* _Directions for this task_
Please output every entry below exactly as written, leaving out any pictures.

(Data for review)

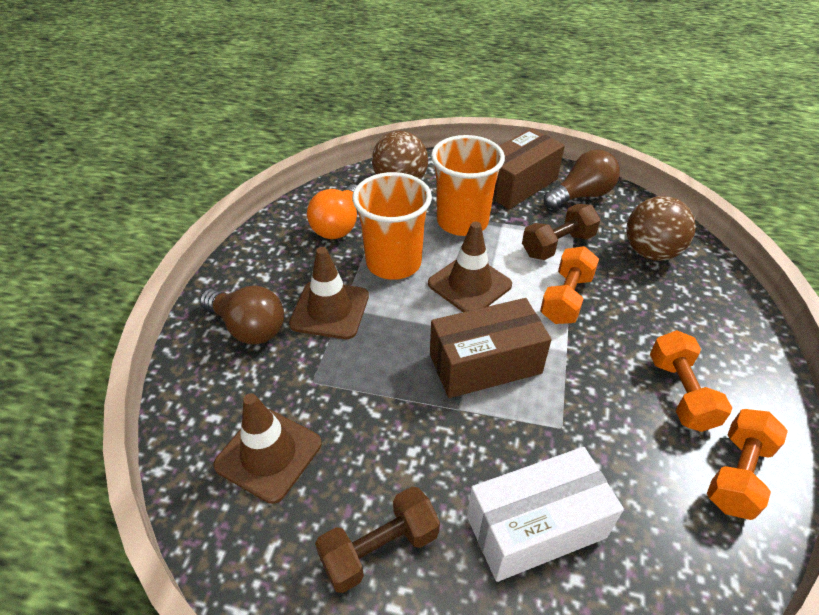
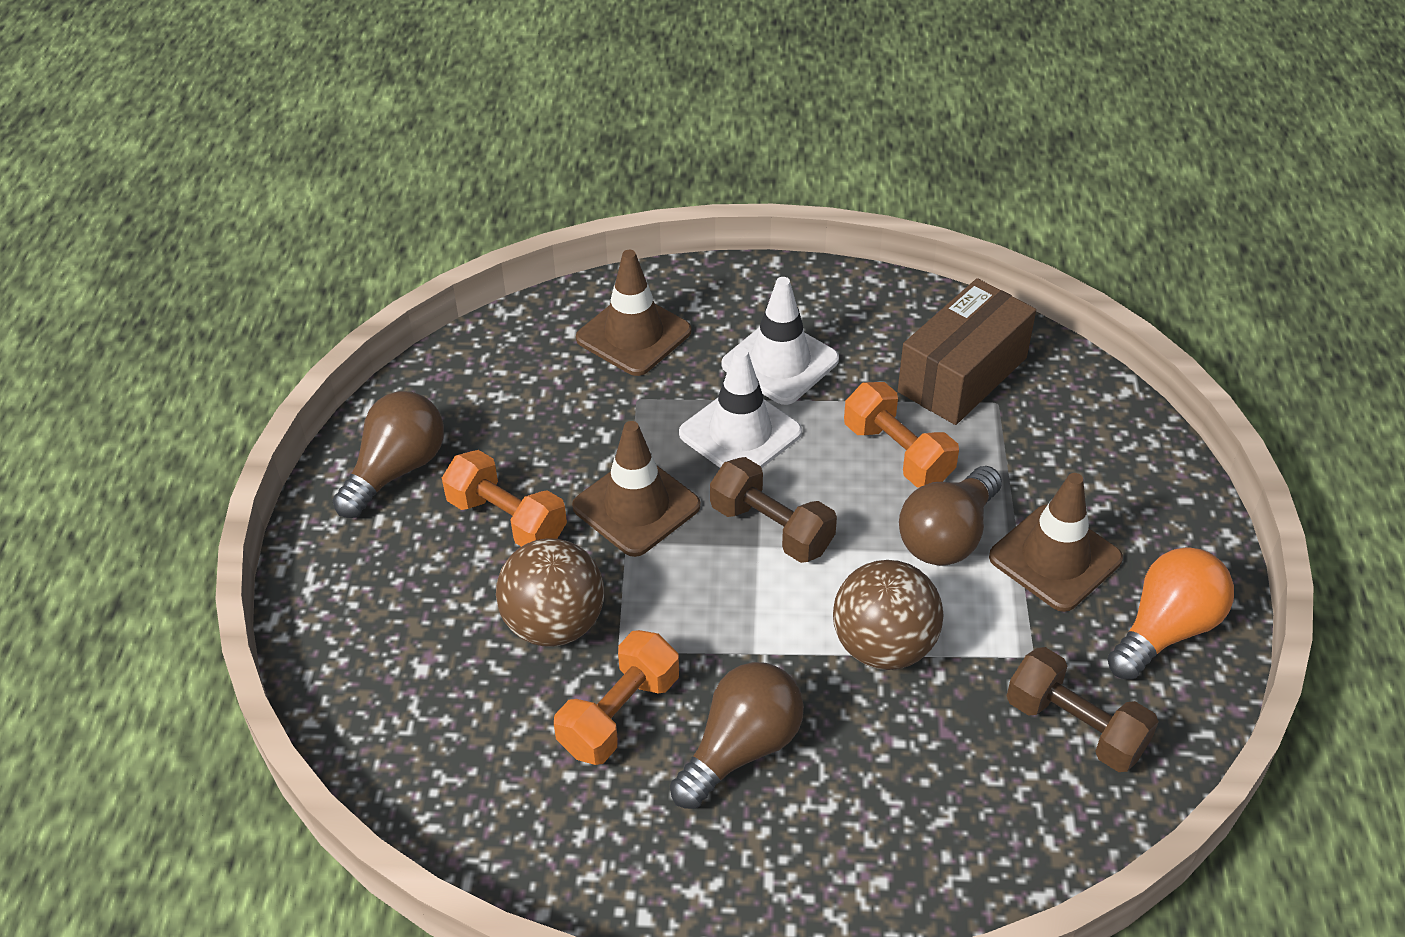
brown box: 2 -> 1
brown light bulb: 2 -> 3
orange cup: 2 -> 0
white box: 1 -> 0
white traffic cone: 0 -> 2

(End Data for review)

* _Problem solution_
brown box: 2 -> 1
brown light bulb: 2 -> 3
orange cup: 2 -> 0
white box: 1 -> 0
white traffic cone: 0 -> 2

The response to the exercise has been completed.